▶ **Work task**: Every line of the data must appear again in the answer, exactly as written.

Extracted data entries
+ + + +

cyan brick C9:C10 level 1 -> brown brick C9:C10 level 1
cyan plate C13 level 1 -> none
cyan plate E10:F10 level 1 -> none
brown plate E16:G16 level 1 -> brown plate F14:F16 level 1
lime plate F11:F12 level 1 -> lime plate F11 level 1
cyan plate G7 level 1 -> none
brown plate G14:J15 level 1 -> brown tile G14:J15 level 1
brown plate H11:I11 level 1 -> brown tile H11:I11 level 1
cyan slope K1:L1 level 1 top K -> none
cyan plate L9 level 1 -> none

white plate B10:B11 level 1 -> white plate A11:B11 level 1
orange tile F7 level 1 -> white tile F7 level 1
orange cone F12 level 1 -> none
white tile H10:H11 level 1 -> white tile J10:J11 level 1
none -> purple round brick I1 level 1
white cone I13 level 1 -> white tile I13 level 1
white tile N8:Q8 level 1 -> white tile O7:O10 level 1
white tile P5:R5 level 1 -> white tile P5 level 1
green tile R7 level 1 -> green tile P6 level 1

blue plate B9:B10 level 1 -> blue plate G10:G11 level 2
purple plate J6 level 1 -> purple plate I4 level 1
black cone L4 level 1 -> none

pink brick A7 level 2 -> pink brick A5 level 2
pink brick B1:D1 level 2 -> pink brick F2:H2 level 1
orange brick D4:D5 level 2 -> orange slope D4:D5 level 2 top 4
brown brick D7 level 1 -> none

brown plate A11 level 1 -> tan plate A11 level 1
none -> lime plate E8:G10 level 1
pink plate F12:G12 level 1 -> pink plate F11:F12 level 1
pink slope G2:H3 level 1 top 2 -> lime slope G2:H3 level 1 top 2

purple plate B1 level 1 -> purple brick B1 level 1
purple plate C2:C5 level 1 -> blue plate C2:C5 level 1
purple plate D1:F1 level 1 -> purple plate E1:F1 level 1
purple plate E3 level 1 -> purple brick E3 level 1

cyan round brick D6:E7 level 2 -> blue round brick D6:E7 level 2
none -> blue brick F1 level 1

+ + + +

▶ **Response to this exercise**:
cyan brick C9:C10 level 1 -> brown brick C9:C10 level 1
cyan plate C13 level 1 -> none
cyan plate E10:F10 level 1 -> none
brown plate E16:G16 level 1 -> brown plate F14:F16 level 1
lime plate F11:F12 level 1 -> lime plate F11 level 1
cyan plate G7 level 1 -> none
brown plate G14:J15 level 1 -> brown tile G14:J15 level 1
brown plate H11:I11 level 1 -> brown tile H11:I11 level 1
cyan slope K1:L1 level 1 top K -> none
cyan plate L9 level 1 -> none

white plate B10:B11 level 1 -> white plate A11:B11 level 1
orange tile F7 level 1 -> white tile F7 level 1
orange cone F12 level 1 -> none
white tile H10:H11 level 1 -> white tile J10:J11 level 1
none -> purple round brick I1 level 1
white cone I13 level 1 -> white tile I13 level 1
white tile N8:Q8 level 1 -> white tile O7:O10 level 1
white tile P5:R5 level 1 -> white tile P5 level 1
green tile R7 level 1 -> green tile P6 level 1

blue plate B9:B10 level 1 -> blue plate G10:G11 level 2
purple plate J6 level 1 -> purple plate I4 level 1
black cone L4 level 1 -> none

pink brick A7 level 2 -> pink brick A5 level 2
pink brick B1:D1 level 2 -> pink brick F2:H2 level 1
orange brick D4:D5 level 2 -> orange slope D4:D5 level 2 top 4
brown brick D7 level 1 -> none

brown plate A11 level 1 -> tan plate A11 level 1
none -> lime plate E8:G10 level 1
pink plate F12:G12 level 1 -> pink plate F11:F12 level 1
pink slope G2:H3 level 1 top 2 -> lime slope G2:H3 level 1 top 2

purple plate B1 level 1 -> purple brick B1 level 1
purple plate C2:C5 level 1 -> blue plate C2:C5 level 1
purple plate D1:F1 level 1 -> purple plate E1:F1 level 1
purple plate E3 level 1 -> purple brick E3 level 1

cyan round brick D6:E7 level 2 -> blue round brick D6:E7 level 2
none -> blue brick F1 level 1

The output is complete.